- _Description of the task_: What lines in the following entries hold the word "width"? Copy each one.

[[ Information provided open ]]

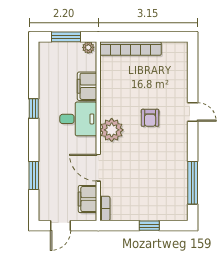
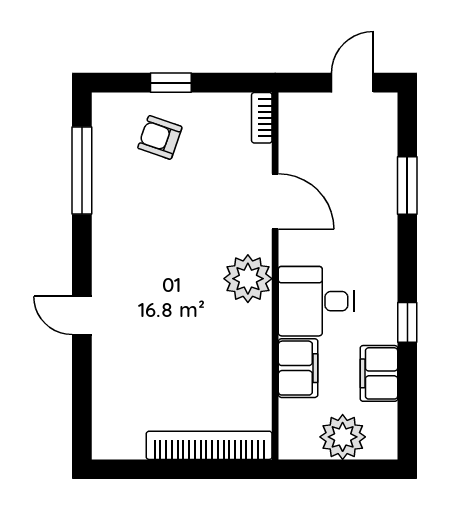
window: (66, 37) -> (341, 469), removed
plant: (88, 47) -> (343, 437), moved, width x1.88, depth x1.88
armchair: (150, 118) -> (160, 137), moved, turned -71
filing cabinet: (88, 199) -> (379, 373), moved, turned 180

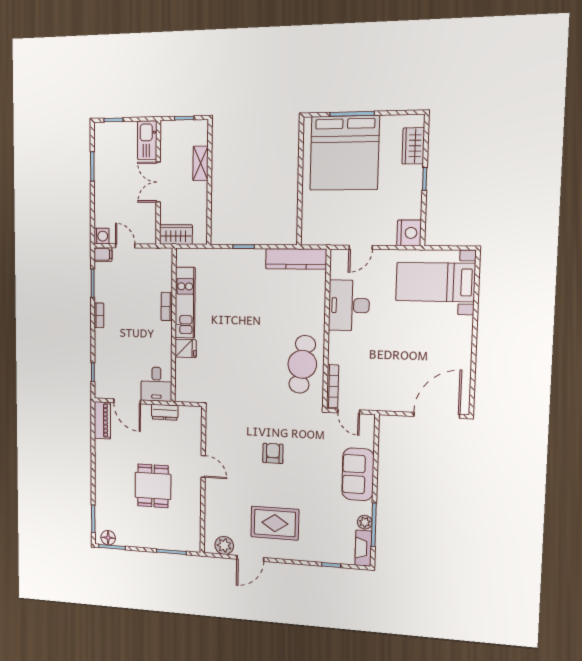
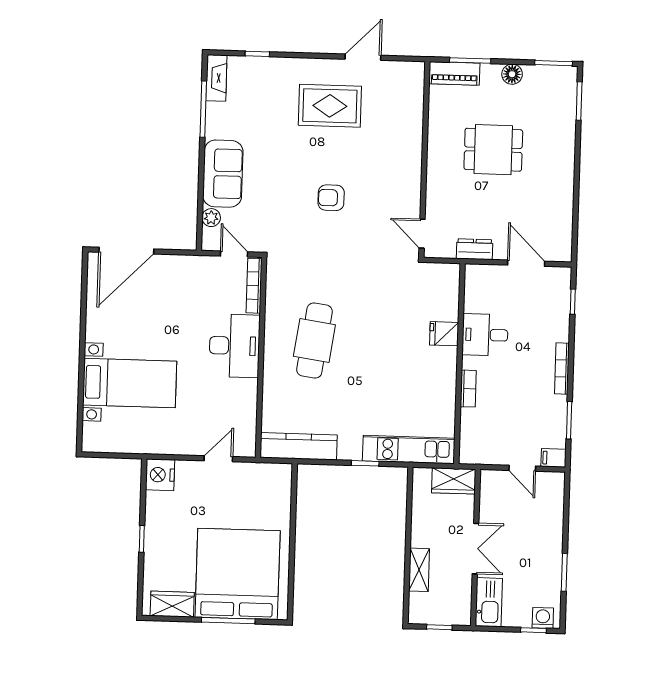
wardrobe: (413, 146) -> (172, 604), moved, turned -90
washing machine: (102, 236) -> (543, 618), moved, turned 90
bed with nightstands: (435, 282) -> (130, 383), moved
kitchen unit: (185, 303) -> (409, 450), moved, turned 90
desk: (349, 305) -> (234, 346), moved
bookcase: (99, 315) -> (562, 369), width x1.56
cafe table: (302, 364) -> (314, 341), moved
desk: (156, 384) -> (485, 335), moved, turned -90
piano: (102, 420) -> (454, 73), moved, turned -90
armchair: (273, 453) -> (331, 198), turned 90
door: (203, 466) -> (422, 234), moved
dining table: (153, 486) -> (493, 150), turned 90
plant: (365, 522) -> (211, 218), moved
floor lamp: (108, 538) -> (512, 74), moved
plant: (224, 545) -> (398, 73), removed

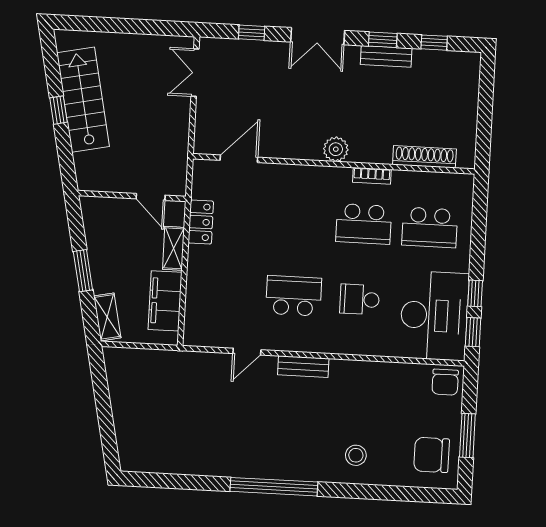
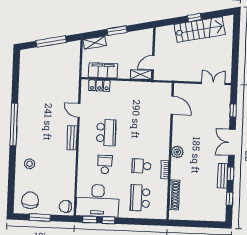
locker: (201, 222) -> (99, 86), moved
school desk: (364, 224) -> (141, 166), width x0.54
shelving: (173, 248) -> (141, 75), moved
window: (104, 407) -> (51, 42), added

[[ Information provided closed ]]

- _Output of the task_:
plant: (88, 47) -> (343, 437), moved, width x1.88, depth x1.88
bookcase: (99, 315) -> (562, 369), width x1.56
school desk: (364, 224) -> (141, 166), width x0.54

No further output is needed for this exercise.